Image-based object counting data:
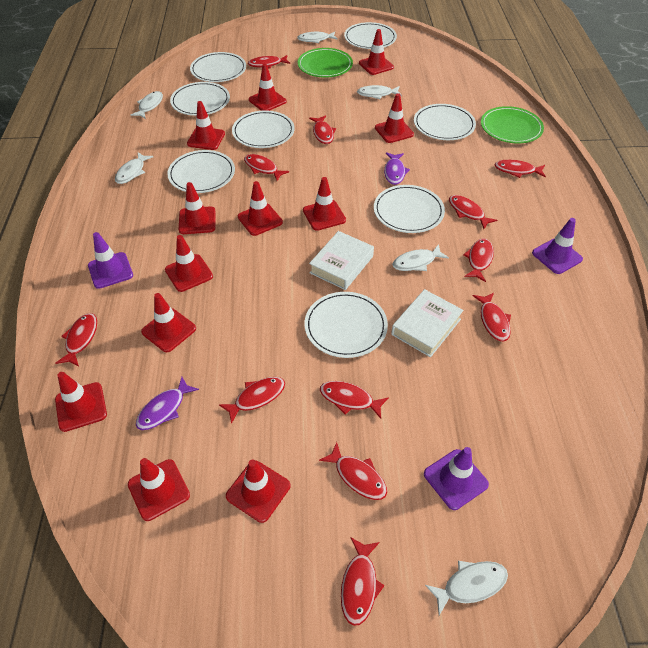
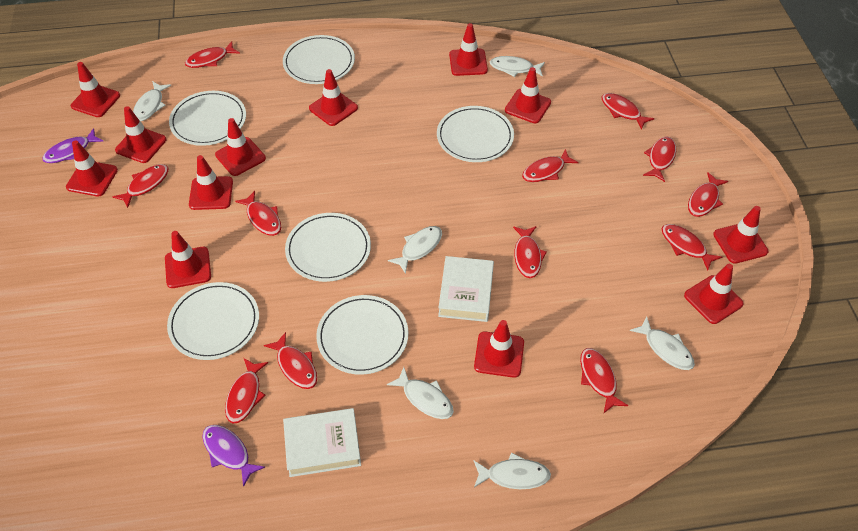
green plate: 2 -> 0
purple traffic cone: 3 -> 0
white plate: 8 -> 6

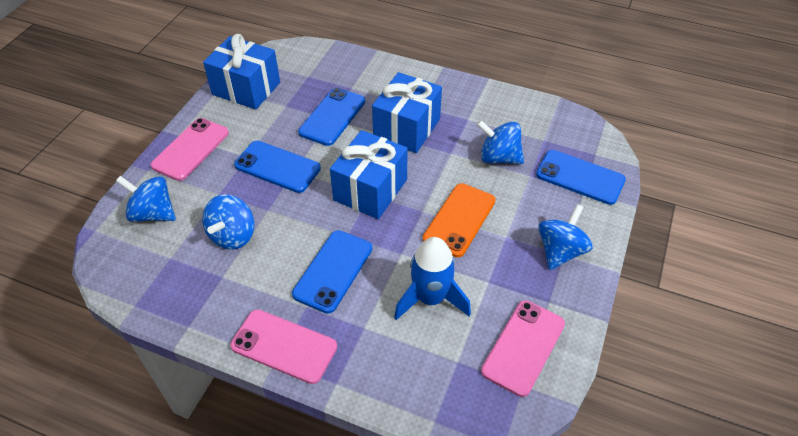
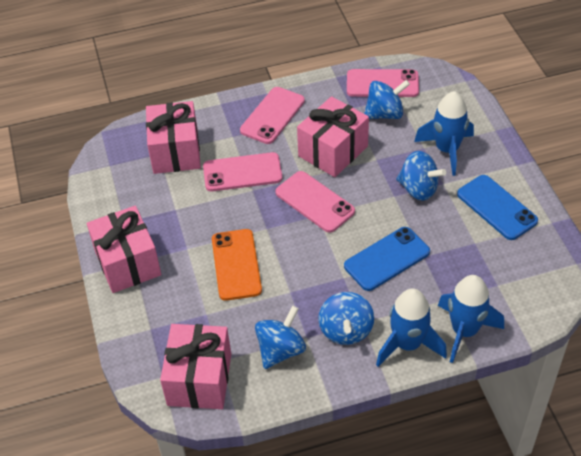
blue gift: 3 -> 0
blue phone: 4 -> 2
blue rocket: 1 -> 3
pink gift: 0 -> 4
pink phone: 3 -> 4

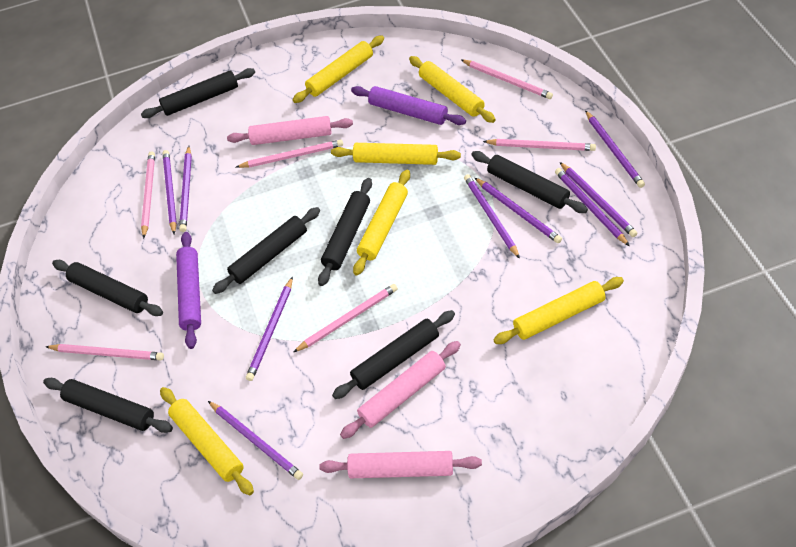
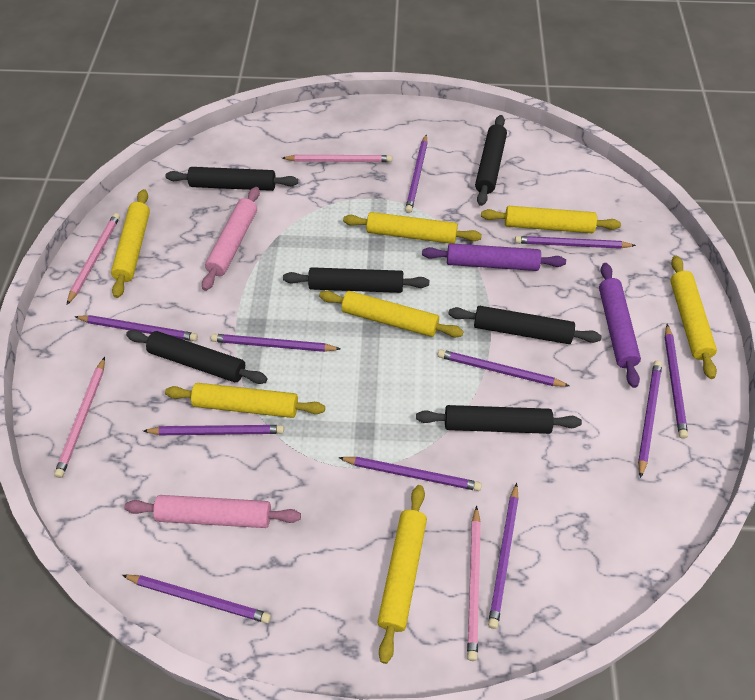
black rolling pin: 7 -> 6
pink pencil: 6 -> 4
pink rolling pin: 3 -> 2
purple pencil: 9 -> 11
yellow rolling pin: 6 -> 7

**Exercise instructions:** Copy out the data above exactly, except the pictures.

**Result of the task:**
green plate: 2 -> 0
purple traffic cone: 3 -> 0
white plate: 8 -> 6

blue gift: 3 -> 0
blue phone: 4 -> 2
blue rocket: 1 -> 3
pink gift: 0 -> 4
pink phone: 3 -> 4

black rolling pin: 7 -> 6
pink pencil: 6 -> 4
pink rolling pin: 3 -> 2
purple pencil: 9 -> 11
yellow rolling pin: 6 -> 7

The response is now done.